Transcribe the entries below exactly, starting with the line that has "pink arrow: (32, 51) -> (45, 70), turned -108" and stopping after the line that has "blue triangle: (39, 64) -> (55, 45), moved"; no pictures belong in the copy.

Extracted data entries
- Opening Delimiter -
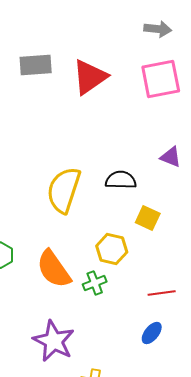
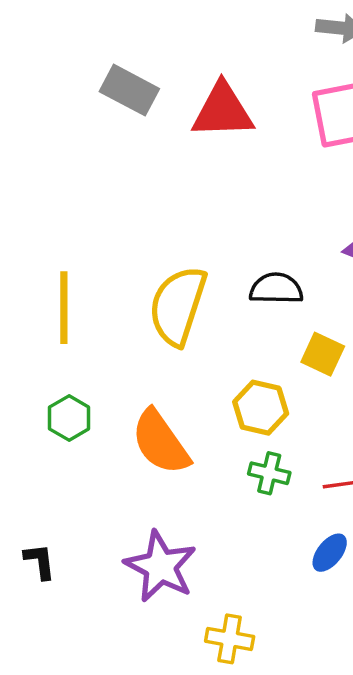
gray rectangle: (36, 65) -> (129, 90), turned 32
red triangle: (90, 77) -> (223, 111), turned 33
green cross: (95, 283) -> (269, 473), moved, turned 35

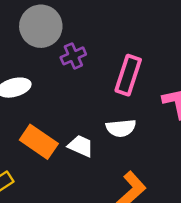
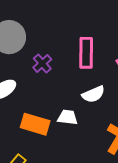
purple cross: (73, 56) -> (42, 63), moved

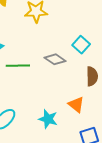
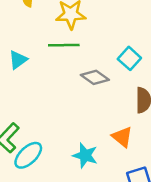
green line: (18, 66) -> (64, 45), moved

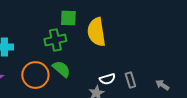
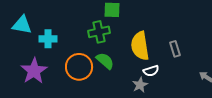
yellow semicircle: (96, 32) -> (140, 46), moved
gray rectangle: (130, 80) -> (175, 49), moved

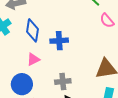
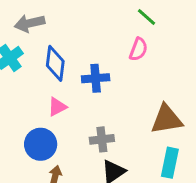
pink semicircle: (107, 21) -> (138, 49), moved, turned -119

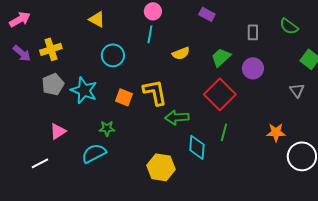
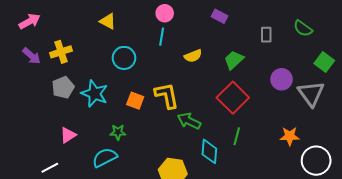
purple circle: (253, 68) -> (282, 79), moved
gray triangle: (297, 90) -> (311, 94), size x1.8
green arrow: (177, 117) -> (189, 121), turned 30

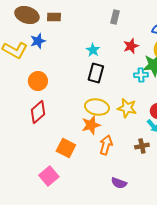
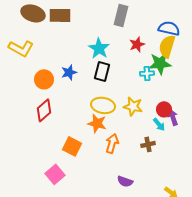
brown rectangle: (54, 17) -> (60, 15), size x1.5
gray rectangle: (115, 17) -> (121, 15), size x1.5
blue star: (38, 41) -> (69, 72), moved
cyan star: (93, 50) -> (99, 48), size x1.5
orange star: (91, 125) -> (97, 123), turned 30

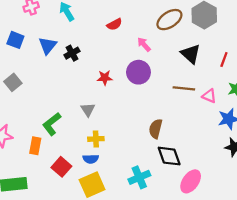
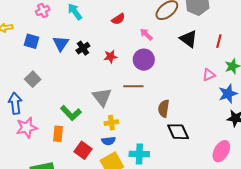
red star: (105, 78) -> (111, 57), moved
brown line: (184, 88) -> (133, 86), moved
pink triangle: (209, 96) -> (209, 75), turned -40
gray triangle: (88, 110) -> (102, 97), size x1.5
green L-shape: (52, 124) -> (71, 113), turned -90
cyan cross: (139, 177) -> (139, 154), moved, turned 30
pink ellipse: (191, 181) -> (221, 151), moved

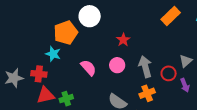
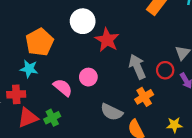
white circle: (90, 16) -> (83, 21), moved
red star: (123, 40) -> (107, 40), size x1.5
pink circle: (117, 65) -> (88, 77), moved
pink semicircle: (88, 68) -> (63, 87), moved

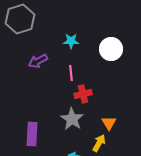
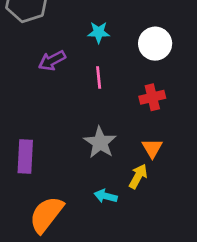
red cross: (83, 94) -> (152, 97), moved
purple rectangle: (32, 134) -> (25, 157), moved

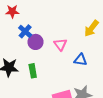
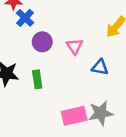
blue cross: (25, 31) -> (25, 18), moved

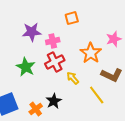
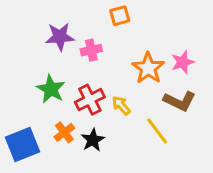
pink star: (114, 39) -> (183, 62), moved
red cross: (55, 62) -> (90, 100), moved
orange cross: (36, 109) -> (64, 132), moved

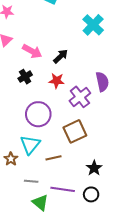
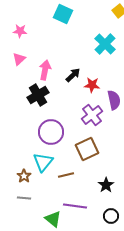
pink arrow: (32, 51) -> (45, 70), turned -108
black cross: (25, 77) -> (38, 95), size x1.5
red star: (57, 81) -> (92, 85), moved
gray line: (31, 181) -> (24, 198), moved
black circle: (91, 194) -> (111, 216), moved

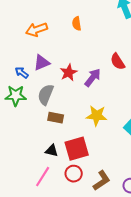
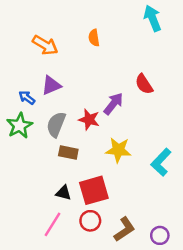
orange arrow: (37, 30) -> (45, 45), turned -130
red star: (69, 73) -> (89, 120), moved, turned -30
green star: (16, 96) -> (20, 126), turned -30

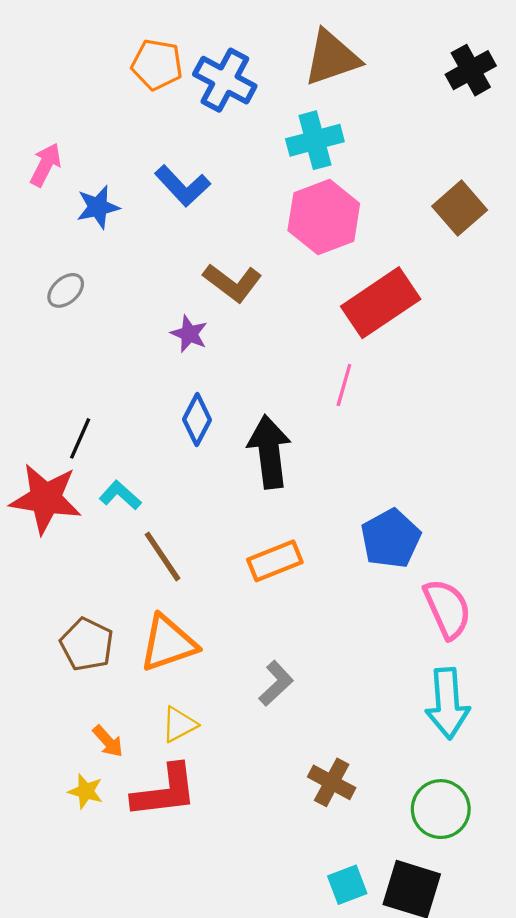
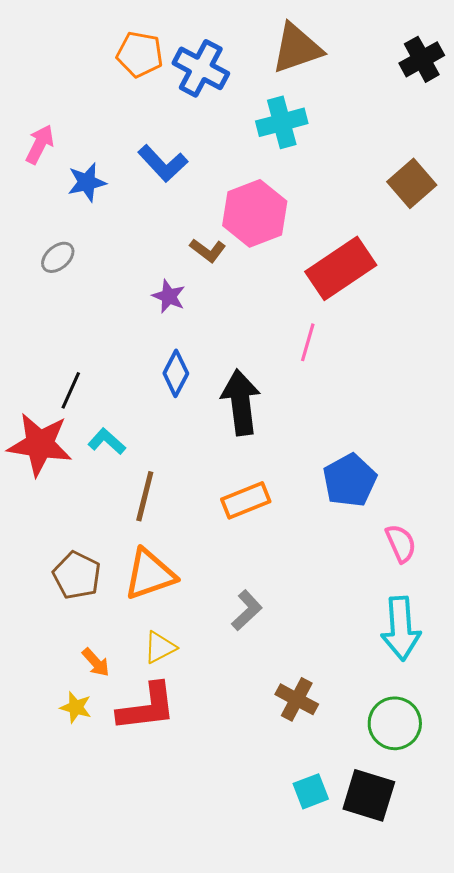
pink hexagon: (324, 217) -> (255, 213), moved
brown L-shape: (233, 283) -> (208, 250), size x0.7
brown line: (162, 556) -> (145, 496), turned 48
pink semicircle: (447, 609) -> (401, 543), size x0.7

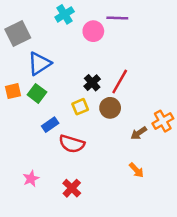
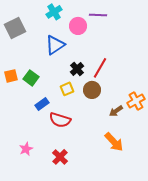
blue triangle: (39, 64) -> (55, 45), moved
orange arrow: (136, 170) -> (114, 142), size x1.5

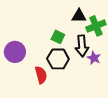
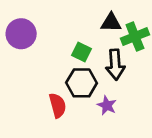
purple circle: (15, 52) -> (21, 34), moved
purple star: (94, 58) -> (107, 105), moved

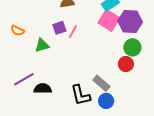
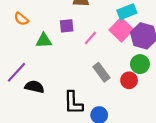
pink line: (73, 32) -> (90, 38), moved
purple line: (24, 79) -> (17, 72), turned -30
gray rectangle: (101, 83) -> (101, 72), moved

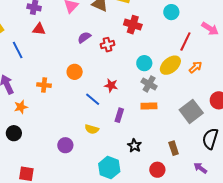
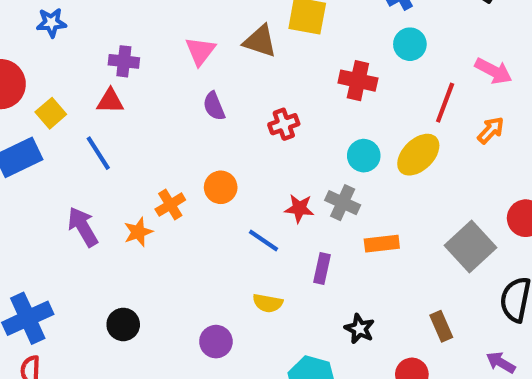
red cross: (133, 25) -> (358, 81), moved
red triangle: (39, 29) -> (110, 101), moved
purple semicircle: (84, 37) -> (214, 106), moved, turned -72
orange arrow: (195, 67) -> (491, 130), moved
gray cross: (149, 84) -> (343, 203), moved
orange cross: (44, 85) -> (170, 205), moved, turned -32
orange star: (21, 107) -> (138, 232), moved
black circle: (14, 133) -> (123, 324), moved

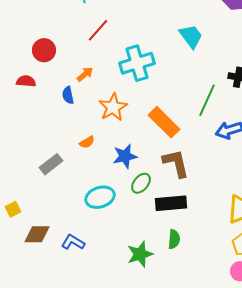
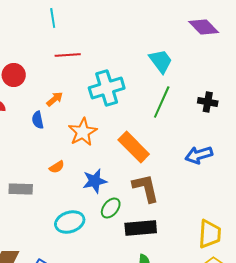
red line: (98, 30) -> (68, 55), turned 45
green line: (207, 100) -> (162, 102), moved
gray rectangle: (51, 164) -> (21, 189), turned 40

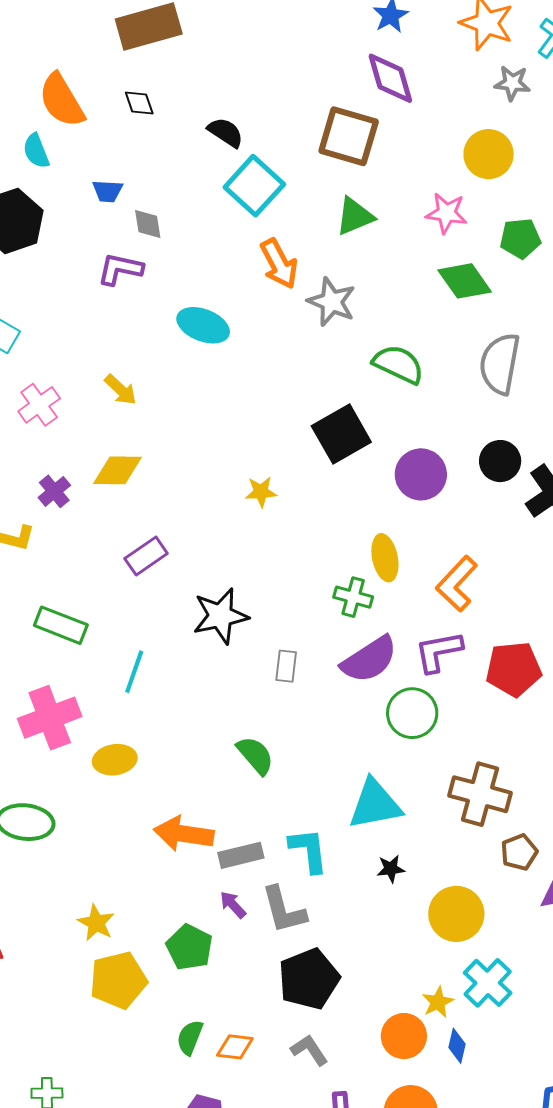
- Closing Delimiter -
▸ Task solution
pink arrow: (32, 51) -> (45, 70), turned -108
black cross: (25, 77) -> (38, 95), size x1.5
red star: (57, 81) -> (92, 85), moved
gray line: (31, 181) -> (24, 198), moved
black circle: (91, 194) -> (111, 216), moved

orange arrow: (37, 30) -> (45, 45), turned -130
red star: (69, 73) -> (89, 120), moved, turned -30
green star: (16, 96) -> (20, 126), turned -30

pink hexagon: (324, 217) -> (255, 213), moved
brown L-shape: (233, 283) -> (208, 250), size x0.7
brown line: (162, 556) -> (145, 496), turned 48
pink semicircle: (447, 609) -> (401, 543), size x0.7

blue triangle: (39, 64) -> (55, 45), moved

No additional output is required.